■ Problem to solve
Leaving the pictures aside, reproduce the data in full and word for word.

■ Before-and-after scene images
»»

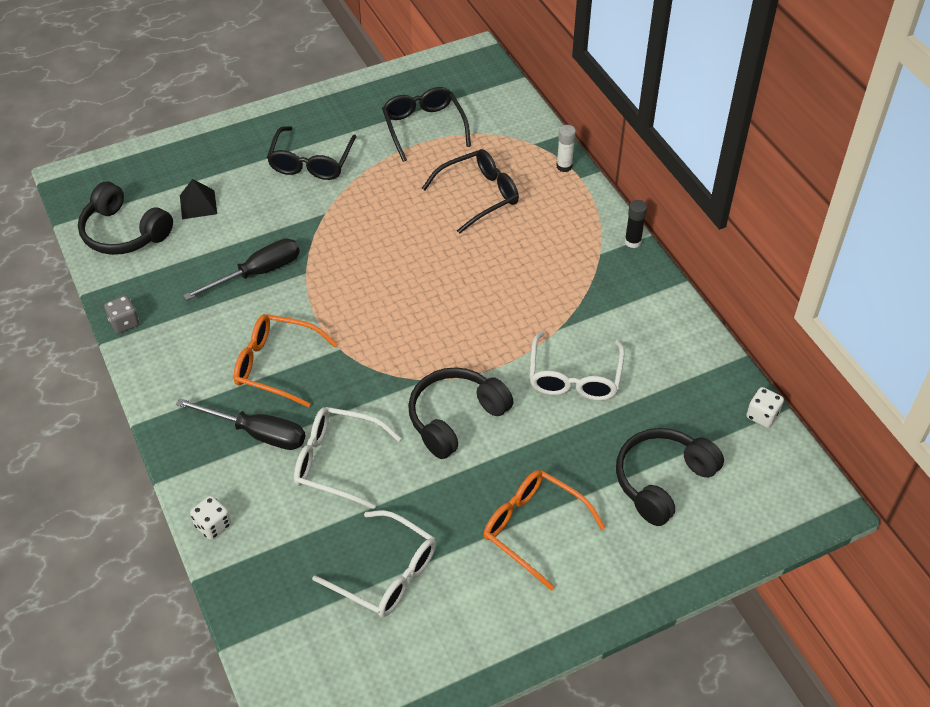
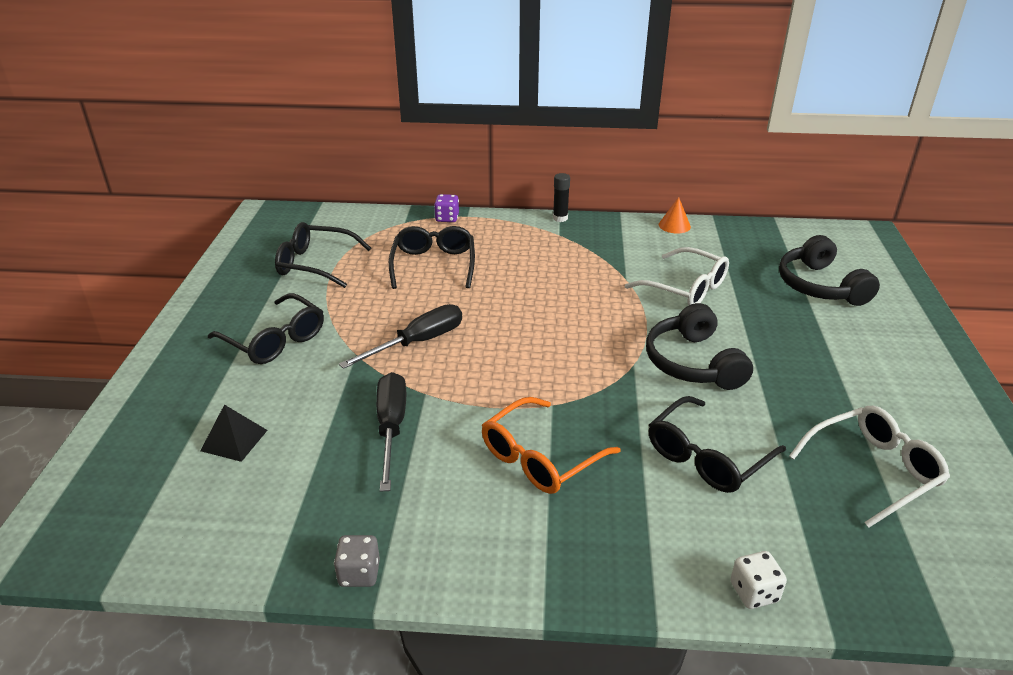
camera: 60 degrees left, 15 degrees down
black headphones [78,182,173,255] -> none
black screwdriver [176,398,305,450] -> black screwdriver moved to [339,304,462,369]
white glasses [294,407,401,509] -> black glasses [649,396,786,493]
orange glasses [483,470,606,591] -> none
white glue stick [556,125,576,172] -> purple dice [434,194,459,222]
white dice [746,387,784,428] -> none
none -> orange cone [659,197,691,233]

««

■ Answer box
camera: 60 degrees left, 15 degrees down
black headphones [78,182,173,255] -> none
black screwdriver [176,398,305,450] -> black screwdriver moved to [339,304,462,369]
white glasses [294,407,401,509] -> black glasses [649,396,786,493]
orange glasses [483,470,606,591] -> none
white glue stick [556,125,576,172] -> purple dice [434,194,459,222]
white dice [746,387,784,428] -> none
none -> orange cone [659,197,691,233]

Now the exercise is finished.